## Work required:
Return all the lines below exactly. Any picture among them is omitted.
____ Exercise materials
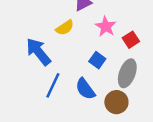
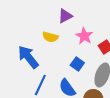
yellow semicircle: (65, 28) -> (50, 37), turned 49

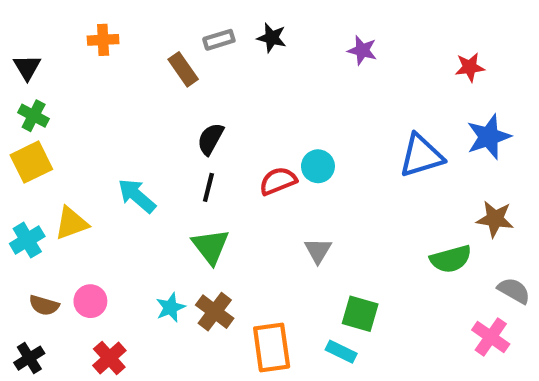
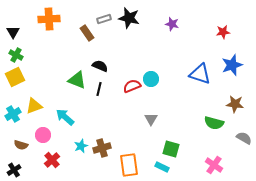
black star: (272, 38) -> (129, 18), size x1.5
orange cross: (103, 40) -> (49, 19), size x1.5
black semicircle: (211, 139) -> (100, 66), turned 84
blue triangle: (421, 156) -> (200, 74), turned 35
cyan arrow: (137, 196) -> (65, 117), moved
green triangle: (211, 246) -> (77, 80), moved, turned -30
green semicircle: (451, 259) -> (214, 123), turned 30
pink circle: (90, 301) -> (43, 135), moved
brown cross: (215, 312) -> (102, 148), turned 36
pink cross: (491, 337) -> (214, 165), moved
red cross: (109, 358) -> (52, 160), moved

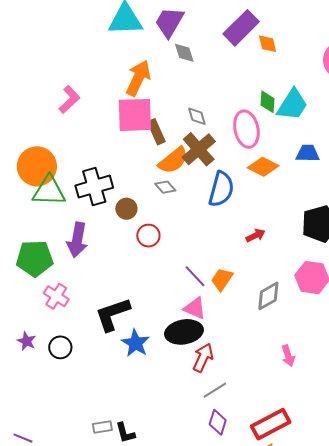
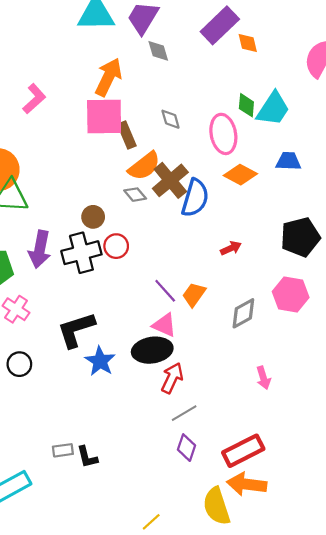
brown cross: (199, 149) -> (170, 180), moved
black cross: (94, 187) -> (81, 253), moved

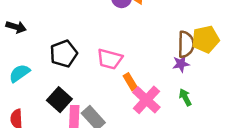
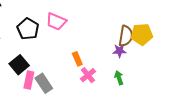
black pentagon: (64, 54) -> (28, 29), turned -30
pink trapezoid: (110, 59) -> (56, 21), moved
pink cross: (146, 100) -> (88, 75), size x0.7

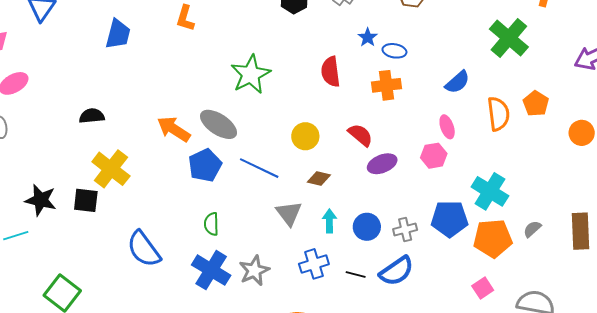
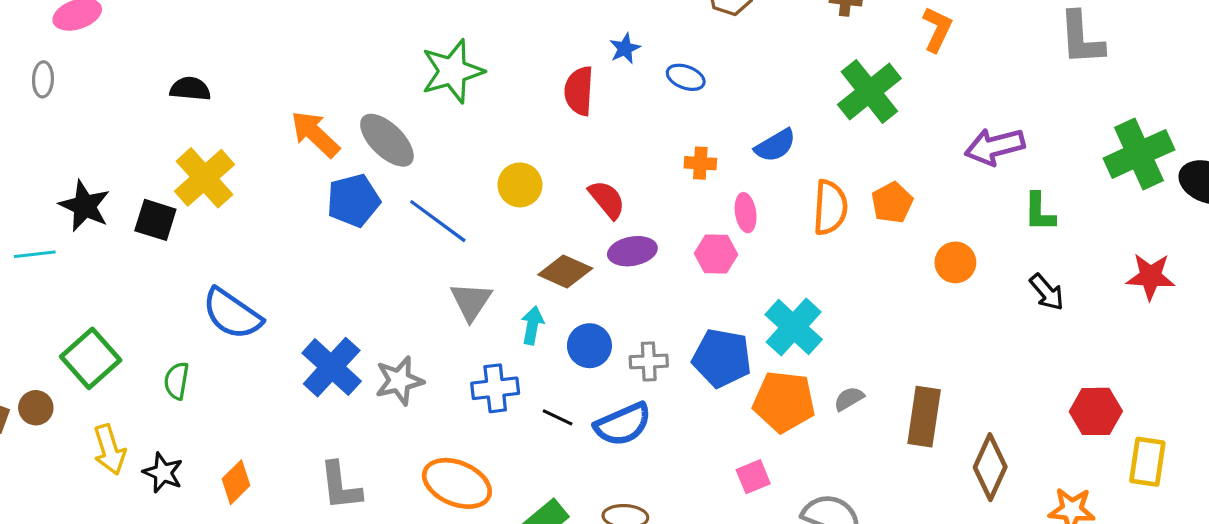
blue star: (368, 37) -> (625, 48), moved
orange cross: (386, 85) -> (700, 163), moved, size x0.7
brown diamond: (319, 179) -> (565, 272), moved, size x1.4
green semicircle: (211, 224) -> (177, 381), moved
blue semicircle: (144, 249) -> (232, 314), turned -30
________
## Written answer:
yellow semicircle: (65, 28) -> (50, 37), turned 49

black star: (272, 38) -> (129, 18), size x1.5
orange cross: (103, 40) -> (49, 19), size x1.5
black semicircle: (211, 139) -> (100, 66), turned 84
blue triangle: (421, 156) -> (200, 74), turned 35
cyan arrow: (137, 196) -> (65, 117), moved
green triangle: (211, 246) -> (77, 80), moved, turned -30
green semicircle: (451, 259) -> (214, 123), turned 30
pink circle: (90, 301) -> (43, 135), moved
brown cross: (215, 312) -> (102, 148), turned 36
pink cross: (491, 337) -> (214, 165), moved
red cross: (109, 358) -> (52, 160), moved

brown cross: (199, 149) -> (170, 180), moved
black cross: (94, 187) -> (81, 253), moved

black pentagon: (64, 54) -> (28, 29), turned -30
pink trapezoid: (110, 59) -> (56, 21), moved
pink cross: (146, 100) -> (88, 75), size x0.7

blue star: (368, 37) -> (625, 48), moved
orange cross: (386, 85) -> (700, 163), moved, size x0.7
brown diamond: (319, 179) -> (565, 272), moved, size x1.4
green semicircle: (211, 224) -> (177, 381), moved
blue semicircle: (144, 249) -> (232, 314), turned -30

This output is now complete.